WHAT YOU WILL DO: In the entries below, find the line containing "window: (446, 869) -> (443, 149), moved" and the line containing "display table: (108, 959)". Copy those two lines and everything between them exactly, and only that.

RECORDS SUPPLIED:
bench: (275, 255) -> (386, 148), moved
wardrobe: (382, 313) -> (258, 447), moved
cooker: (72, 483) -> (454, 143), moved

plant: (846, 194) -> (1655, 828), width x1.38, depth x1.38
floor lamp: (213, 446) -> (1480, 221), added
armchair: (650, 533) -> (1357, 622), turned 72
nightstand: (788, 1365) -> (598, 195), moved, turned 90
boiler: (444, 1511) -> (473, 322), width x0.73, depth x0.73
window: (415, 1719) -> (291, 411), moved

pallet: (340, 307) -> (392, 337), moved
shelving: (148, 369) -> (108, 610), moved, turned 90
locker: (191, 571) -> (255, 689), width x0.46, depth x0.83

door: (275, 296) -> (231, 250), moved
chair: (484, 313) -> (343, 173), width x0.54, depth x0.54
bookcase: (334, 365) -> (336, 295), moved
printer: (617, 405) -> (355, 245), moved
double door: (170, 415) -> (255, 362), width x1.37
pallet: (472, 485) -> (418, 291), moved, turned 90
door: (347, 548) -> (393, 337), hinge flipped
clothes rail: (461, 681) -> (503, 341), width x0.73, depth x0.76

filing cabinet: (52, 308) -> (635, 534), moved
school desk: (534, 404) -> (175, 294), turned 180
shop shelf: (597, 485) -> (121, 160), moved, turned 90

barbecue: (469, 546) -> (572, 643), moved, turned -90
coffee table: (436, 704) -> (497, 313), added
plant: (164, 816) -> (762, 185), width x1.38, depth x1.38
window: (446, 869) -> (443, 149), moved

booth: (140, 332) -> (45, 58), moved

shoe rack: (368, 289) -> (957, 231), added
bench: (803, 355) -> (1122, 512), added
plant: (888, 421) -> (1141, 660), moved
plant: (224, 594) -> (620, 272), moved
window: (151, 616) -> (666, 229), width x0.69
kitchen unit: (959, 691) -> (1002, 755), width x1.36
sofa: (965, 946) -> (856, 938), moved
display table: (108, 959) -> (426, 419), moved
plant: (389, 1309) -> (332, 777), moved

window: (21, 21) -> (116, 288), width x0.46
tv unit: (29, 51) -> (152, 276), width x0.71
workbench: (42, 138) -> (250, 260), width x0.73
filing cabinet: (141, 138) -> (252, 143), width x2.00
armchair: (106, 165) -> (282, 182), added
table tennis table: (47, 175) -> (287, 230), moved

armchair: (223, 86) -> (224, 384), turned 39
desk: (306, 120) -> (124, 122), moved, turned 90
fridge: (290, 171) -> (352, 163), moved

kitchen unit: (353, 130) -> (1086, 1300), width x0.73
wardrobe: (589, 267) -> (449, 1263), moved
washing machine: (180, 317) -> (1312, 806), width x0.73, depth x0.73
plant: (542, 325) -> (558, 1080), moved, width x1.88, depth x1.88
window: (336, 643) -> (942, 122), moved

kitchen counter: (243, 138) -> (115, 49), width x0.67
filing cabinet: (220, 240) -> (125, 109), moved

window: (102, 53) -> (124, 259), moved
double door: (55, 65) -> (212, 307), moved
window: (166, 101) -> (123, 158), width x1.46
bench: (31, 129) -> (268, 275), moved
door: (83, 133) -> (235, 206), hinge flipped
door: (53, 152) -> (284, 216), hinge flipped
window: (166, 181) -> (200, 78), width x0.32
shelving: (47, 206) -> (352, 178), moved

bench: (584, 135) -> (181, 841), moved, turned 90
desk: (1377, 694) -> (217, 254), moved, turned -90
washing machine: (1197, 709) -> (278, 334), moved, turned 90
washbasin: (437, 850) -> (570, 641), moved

YOUR SOLUTION:
window: (446, 869) -> (443, 149), moved

booth: (140, 332) -> (45, 58), moved

shoe rack: (368, 289) -> (957, 231), added
bench: (803, 355) -> (1122, 512), added
plant: (888, 421) -> (1141, 660), moved
plant: (224, 594) -> (620, 272), moved
window: (151, 616) -> (666, 229), width x0.69
kitchen unit: (959, 691) -> (1002, 755), width x1.36
sofa: (965, 946) -> (856, 938), moved
display table: (108, 959) -> (426, 419), moved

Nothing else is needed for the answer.